#### [Task statement]
The lines below from the one with "none -> cyan plate D1:G1 level 1" up to and including the one with "orange tile F11" are what you should set down, exactly and without pictures.

[Object change listings]
======

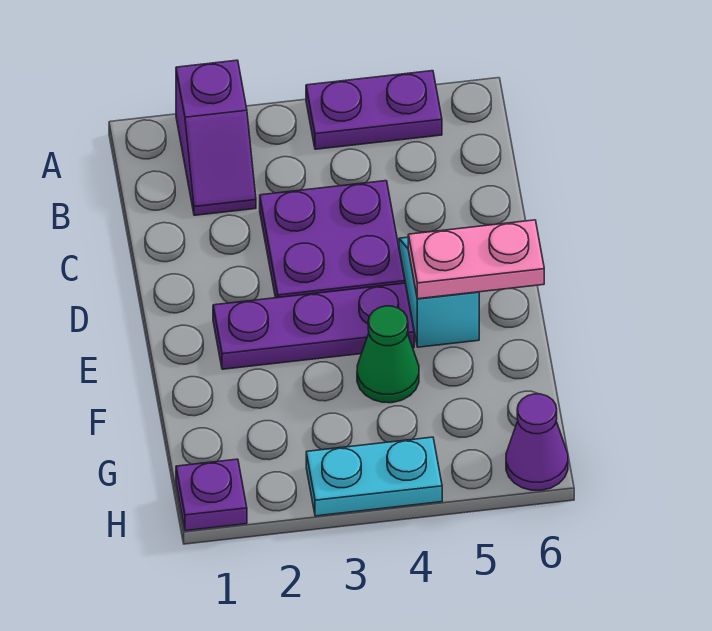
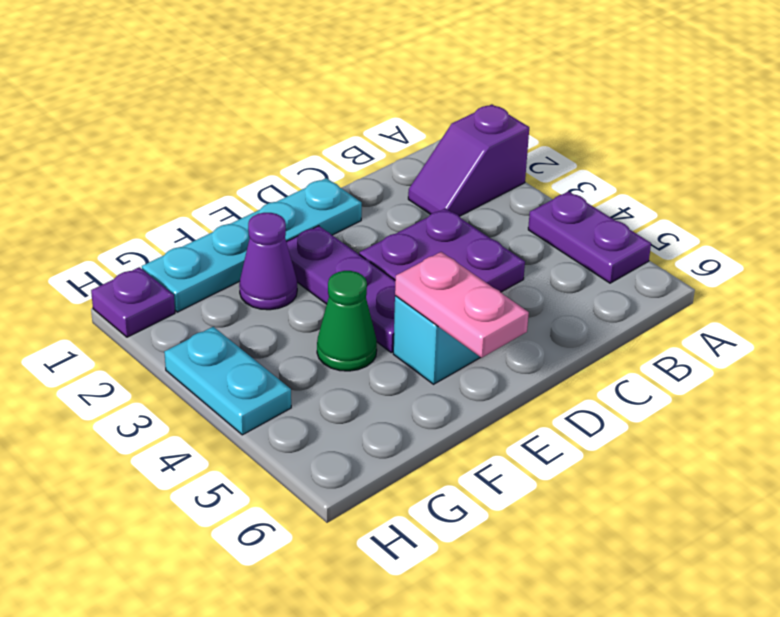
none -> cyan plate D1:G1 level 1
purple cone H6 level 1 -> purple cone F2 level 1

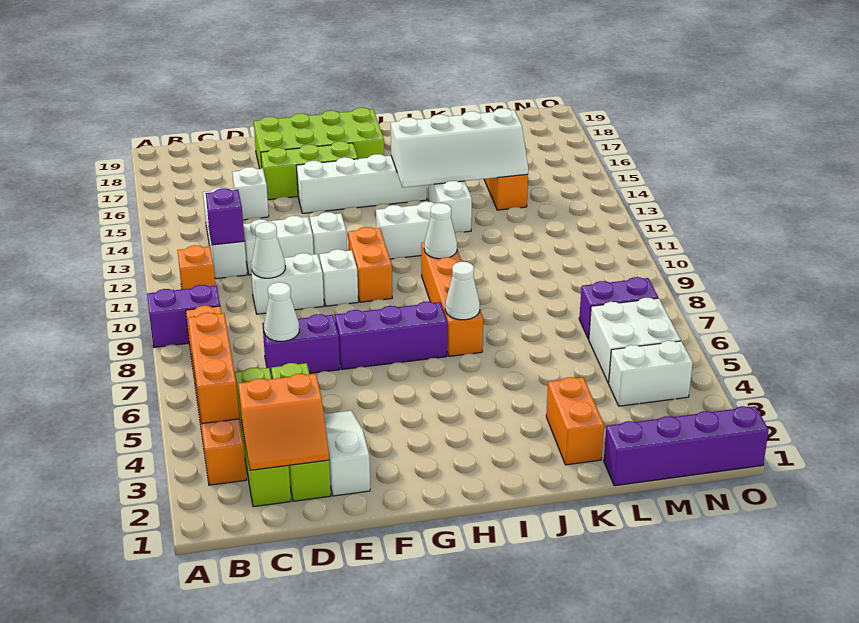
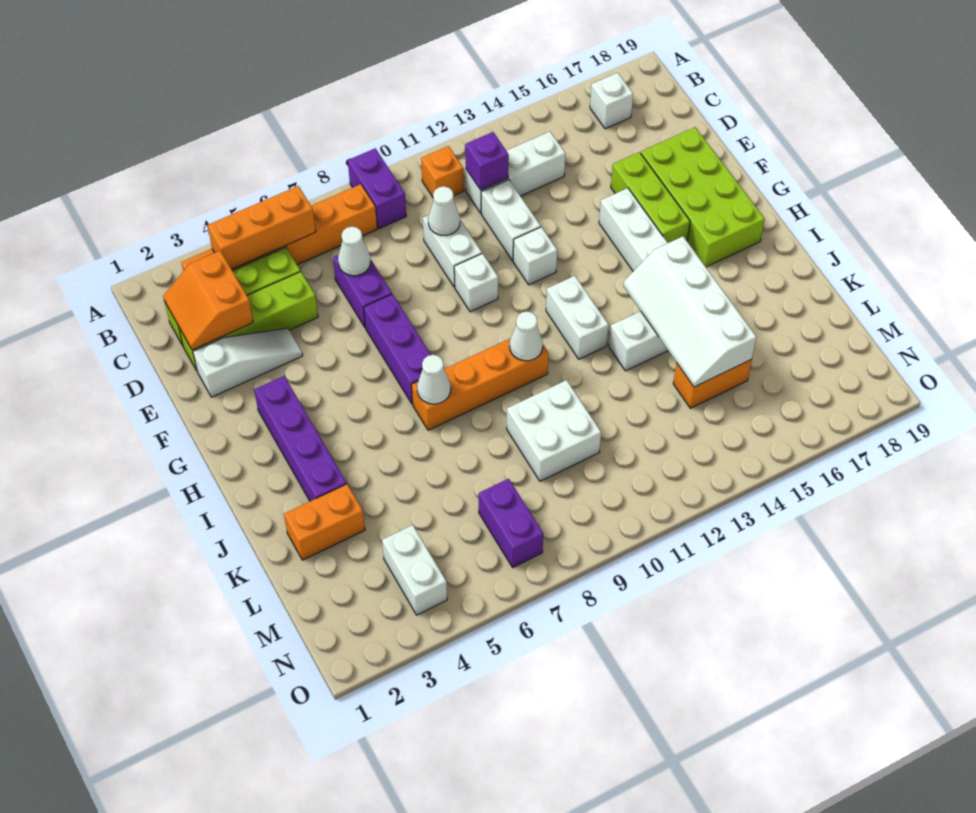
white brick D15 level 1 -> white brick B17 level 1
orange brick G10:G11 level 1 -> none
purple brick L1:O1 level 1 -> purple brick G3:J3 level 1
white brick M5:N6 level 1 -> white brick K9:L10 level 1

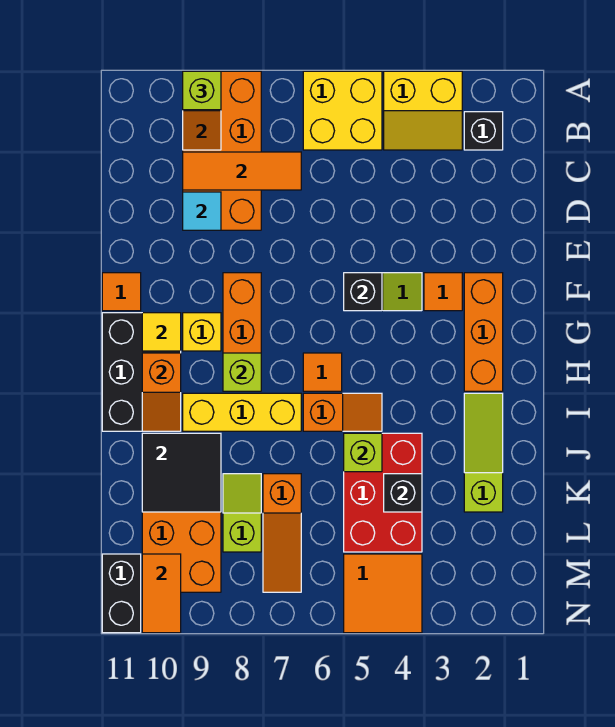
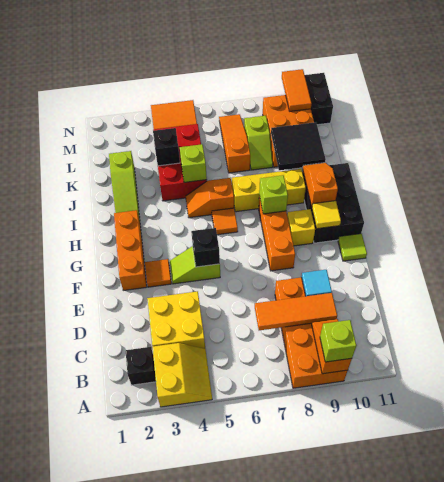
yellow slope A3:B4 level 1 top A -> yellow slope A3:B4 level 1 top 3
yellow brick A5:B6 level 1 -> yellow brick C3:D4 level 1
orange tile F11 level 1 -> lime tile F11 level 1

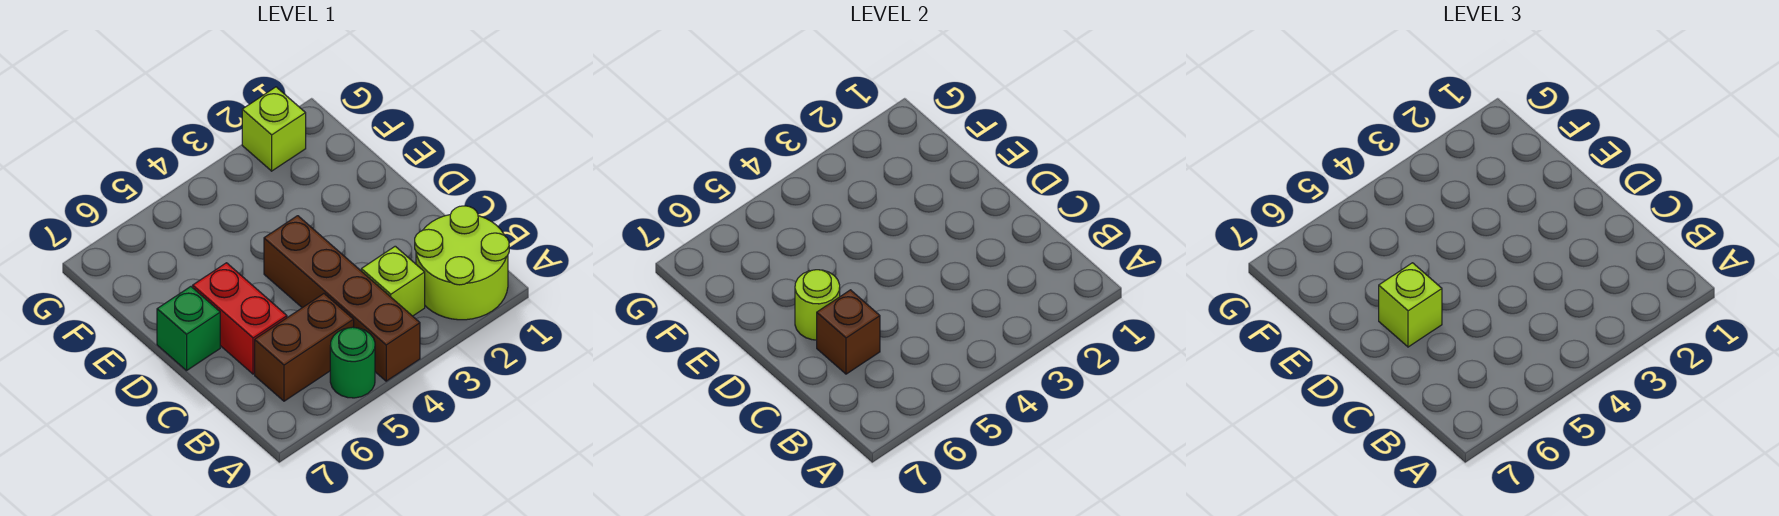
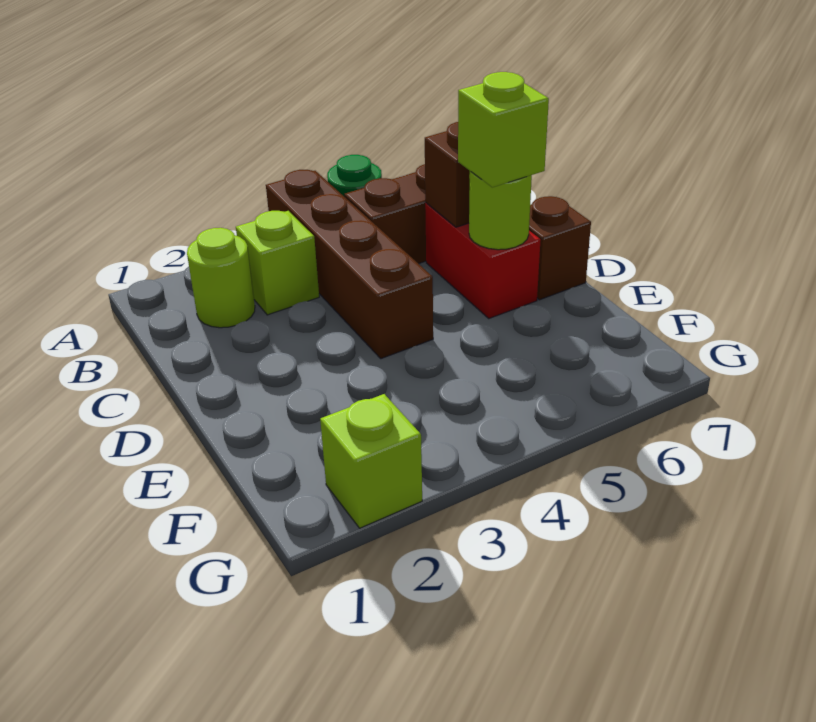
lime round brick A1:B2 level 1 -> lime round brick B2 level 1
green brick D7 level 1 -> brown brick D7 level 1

======

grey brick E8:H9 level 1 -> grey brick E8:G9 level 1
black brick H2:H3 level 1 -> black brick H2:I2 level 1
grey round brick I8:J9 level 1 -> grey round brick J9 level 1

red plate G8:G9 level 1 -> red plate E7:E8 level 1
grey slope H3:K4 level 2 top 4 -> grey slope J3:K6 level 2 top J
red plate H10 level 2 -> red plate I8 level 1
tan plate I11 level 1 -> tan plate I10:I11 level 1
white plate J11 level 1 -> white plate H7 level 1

======

#### [Finished exercise]
none -> cyan plate D1:G1 level 1
purple cone H6 level 1 -> purple cone F2 level 1

white brick D15 level 1 -> white brick B17 level 1
orange brick G10:G11 level 1 -> none
purple brick L1:O1 level 1 -> purple brick G3:J3 level 1
white brick M5:N6 level 1 -> white brick K9:L10 level 1

yellow slope A3:B4 level 1 top A -> yellow slope A3:B4 level 1 top 3
yellow brick A5:B6 level 1 -> yellow brick C3:D4 level 1
orange tile F11 level 1 -> lime tile F11 level 1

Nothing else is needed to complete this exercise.